─── Excerpted data ───
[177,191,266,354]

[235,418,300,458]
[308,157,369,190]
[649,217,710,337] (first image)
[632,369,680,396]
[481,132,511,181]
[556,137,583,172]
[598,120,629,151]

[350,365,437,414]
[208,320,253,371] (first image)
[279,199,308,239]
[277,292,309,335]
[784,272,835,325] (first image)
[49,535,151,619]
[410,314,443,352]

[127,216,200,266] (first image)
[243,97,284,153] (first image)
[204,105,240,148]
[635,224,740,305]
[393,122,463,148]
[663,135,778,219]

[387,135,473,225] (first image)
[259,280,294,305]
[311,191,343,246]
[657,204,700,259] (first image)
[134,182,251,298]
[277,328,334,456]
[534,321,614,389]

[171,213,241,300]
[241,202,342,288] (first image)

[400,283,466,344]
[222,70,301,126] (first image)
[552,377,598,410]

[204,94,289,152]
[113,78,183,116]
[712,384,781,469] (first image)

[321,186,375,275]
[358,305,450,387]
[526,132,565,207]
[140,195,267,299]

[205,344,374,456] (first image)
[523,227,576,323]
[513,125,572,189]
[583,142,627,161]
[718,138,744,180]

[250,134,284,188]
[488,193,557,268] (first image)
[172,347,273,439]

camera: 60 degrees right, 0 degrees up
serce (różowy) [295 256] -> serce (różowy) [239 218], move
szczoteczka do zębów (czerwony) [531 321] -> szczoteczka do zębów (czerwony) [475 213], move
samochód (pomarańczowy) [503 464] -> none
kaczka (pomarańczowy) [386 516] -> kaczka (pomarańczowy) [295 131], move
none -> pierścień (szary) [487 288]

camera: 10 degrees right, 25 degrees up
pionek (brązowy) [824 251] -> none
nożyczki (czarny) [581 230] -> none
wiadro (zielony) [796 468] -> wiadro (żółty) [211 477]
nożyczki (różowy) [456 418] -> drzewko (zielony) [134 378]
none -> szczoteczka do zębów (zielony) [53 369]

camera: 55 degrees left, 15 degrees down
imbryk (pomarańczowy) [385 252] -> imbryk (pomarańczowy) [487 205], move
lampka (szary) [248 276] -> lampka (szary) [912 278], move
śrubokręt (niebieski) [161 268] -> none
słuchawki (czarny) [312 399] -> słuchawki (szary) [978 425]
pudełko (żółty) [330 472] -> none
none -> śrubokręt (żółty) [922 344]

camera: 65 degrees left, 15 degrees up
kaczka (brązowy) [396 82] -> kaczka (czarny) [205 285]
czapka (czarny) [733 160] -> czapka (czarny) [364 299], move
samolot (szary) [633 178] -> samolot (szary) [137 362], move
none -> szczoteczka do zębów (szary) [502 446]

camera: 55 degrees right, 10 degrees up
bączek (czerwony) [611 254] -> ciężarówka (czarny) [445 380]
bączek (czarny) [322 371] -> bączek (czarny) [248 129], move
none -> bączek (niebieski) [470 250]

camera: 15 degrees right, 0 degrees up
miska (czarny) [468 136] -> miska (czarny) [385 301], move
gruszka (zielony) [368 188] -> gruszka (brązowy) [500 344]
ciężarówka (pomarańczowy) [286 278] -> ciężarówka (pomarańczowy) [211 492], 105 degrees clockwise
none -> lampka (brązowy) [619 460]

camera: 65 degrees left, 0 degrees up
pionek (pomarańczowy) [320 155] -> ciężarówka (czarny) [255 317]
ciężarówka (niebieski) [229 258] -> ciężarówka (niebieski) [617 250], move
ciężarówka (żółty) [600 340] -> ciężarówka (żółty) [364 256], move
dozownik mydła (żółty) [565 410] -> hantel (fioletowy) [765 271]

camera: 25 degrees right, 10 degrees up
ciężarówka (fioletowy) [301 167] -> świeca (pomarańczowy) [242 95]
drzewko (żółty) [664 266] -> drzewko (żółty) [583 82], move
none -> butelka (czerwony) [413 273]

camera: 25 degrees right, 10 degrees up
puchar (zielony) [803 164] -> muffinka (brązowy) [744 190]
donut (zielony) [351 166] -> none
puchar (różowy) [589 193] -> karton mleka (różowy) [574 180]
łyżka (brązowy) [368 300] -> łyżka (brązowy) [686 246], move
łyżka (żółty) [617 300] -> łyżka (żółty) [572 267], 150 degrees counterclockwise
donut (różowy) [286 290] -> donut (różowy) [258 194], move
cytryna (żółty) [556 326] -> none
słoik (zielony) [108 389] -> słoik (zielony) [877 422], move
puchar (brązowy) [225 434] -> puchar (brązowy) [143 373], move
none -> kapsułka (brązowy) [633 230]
───
Give every line of the material again, exactly as it reads.

[177,191,266,354]

[235,418,300,458]
[308,157,369,190]
[649,217,710,337] (first image)
[632,369,680,396]
[481,132,511,181]
[556,137,583,172]
[598,120,629,151]

[350,365,437,414]
[208,320,253,371] (first image)
[279,199,308,239]
[277,292,309,335]
[784,272,835,325] (first image)
[49,535,151,619]
[410,314,443,352]

[127,216,200,266] (first image)
[243,97,284,153] (first image)
[204,105,240,148]
[635,224,740,305]
[393,122,463,148]
[663,135,778,219]

[387,135,473,225] (first image)
[259,280,294,305]
[311,191,343,246]
[657,204,700,259] (first image)
[134,182,251,298]
[277,328,334,456]
[534,321,614,389]

[171,213,241,300]
[241,202,342,288] (first image)

[400,283,466,344]
[222,70,301,126] (first image)
[552,377,598,410]

[204,94,289,152]
[113,78,183,116]
[712,384,781,469] (first image)

[321,186,375,275]
[358,305,450,387]
[526,132,565,207]
[140,195,267,299]

[205,344,374,456] (first image)
[523,227,576,323]
[513,125,572,189]
[583,142,627,161]
[718,138,744,180]

[250,134,284,188]
[488,193,557,268] (first image)
[172,347,273,439]

camera: 60 degrees right, 0 degrees up
serce (różowy) [295 256] -> serce (różowy) [239 218], move
szczoteczka do zębów (czerwony) [531 321] -> szczoteczka do zębów (czerwony) [475 213], move
samochód (pomarańczowy) [503 464] -> none
kaczka (pomarańczowy) [386 516] -> kaczka (pomarańczowy) [295 131], move
none -> pierścień (szary) [487 288]

camera: 10 degrees right, 25 degrees up
pionek (brązowy) [824 251] -> none
nożyczki (czarny) [581 230] -> none
wiadro (zielony) [796 468] -> wiadro (żółty) [211 477]
nożyczki (różowy) [456 418] -> drzewko (zielony) [134 378]
none -> szczoteczka do zębów (zielony) [53 369]

camera: 55 degrees left, 15 degrees down
imbryk (pomarańczowy) [385 252] -> imbryk (pomarańczowy) [487 205], move
lampka (szary) [248 276] -> lampka (szary) [912 278], move
śrubokręt (niebieski) [161 268] -> none
słuchawki (czarny) [312 399] -> słuchawki (szary) [978 425]
pudełko (żółty) [330 472] -> none
none -> śrubokręt (żółty) [922 344]

camera: 65 degrees left, 15 degrees up
kaczka (brązowy) [396 82] -> kaczka (czarny) [205 285]
czapka (czarny) [733 160] -> czapka (czarny) [364 299], move
samolot (szary) [633 178] -> samolot (szary) [137 362], move
none -> szczoteczka do zębów (szary) [502 446]

camera: 55 degrees right, 10 degrees up
bączek (czerwony) [611 254] -> ciężarówka (czarny) [445 380]
bączek (czarny) [322 371] -> bączek (czarny) [248 129], move
none -> bączek (niebieski) [470 250]

camera: 15 degrees right, 0 degrees up
miska (czarny) [468 136] -> miska (czarny) [385 301], move
gruszka (zielony) [368 188] -> gruszka (brązowy) [500 344]
ciężarówka (pomarańczowy) [286 278] -> ciężarówka (pomarańczowy) [211 492], 105 degrees clockwise
none -> lampka (brązowy) [619 460]

camera: 65 degrees left, 0 degrees up
pionek (pomarańczowy) [320 155] -> ciężarówka (czarny) [255 317]
ciężarówka (niebieski) [229 258] -> ciężarówka (niebieski) [617 250], move
ciężarówka (żółty) [600 340] -> ciężarówka (żółty) [364 256], move
dozownik mydła (żółty) [565 410] -> hantel (fioletowy) [765 271]

camera: 25 degrees right, 10 degrees up
ciężarówka (fioletowy) [301 167] -> świeca (pomarańczowy) [242 95]
drzewko (żółty) [664 266] -> drzewko (żółty) [583 82], move
none -> butelka (czerwony) [413 273]

camera: 25 degrees right, 10 degrees up
puchar (zielony) [803 164] -> muffinka (brązowy) [744 190]
donut (zielony) [351 166] -> none
puchar (różowy) [589 193] -> karton mleka (różowy) [574 180]
łyżka (brązowy) [368 300] -> łyżka (brązowy) [686 246], move
łyżka (żółty) [617 300] -> łyżka (żółty) [572 267], 150 degrees counterclockwise
donut (różowy) [286 290] -> donut (różowy) [258 194], move
cytryna (żółty) [556 326] -> none
słoik (zielony) [108 389] -> słoik (zielony) [877 422], move
puchar (brązowy) [225 434] -> puchar (brązowy) [143 373], move
none -> kapsułka (brązowy) [633 230]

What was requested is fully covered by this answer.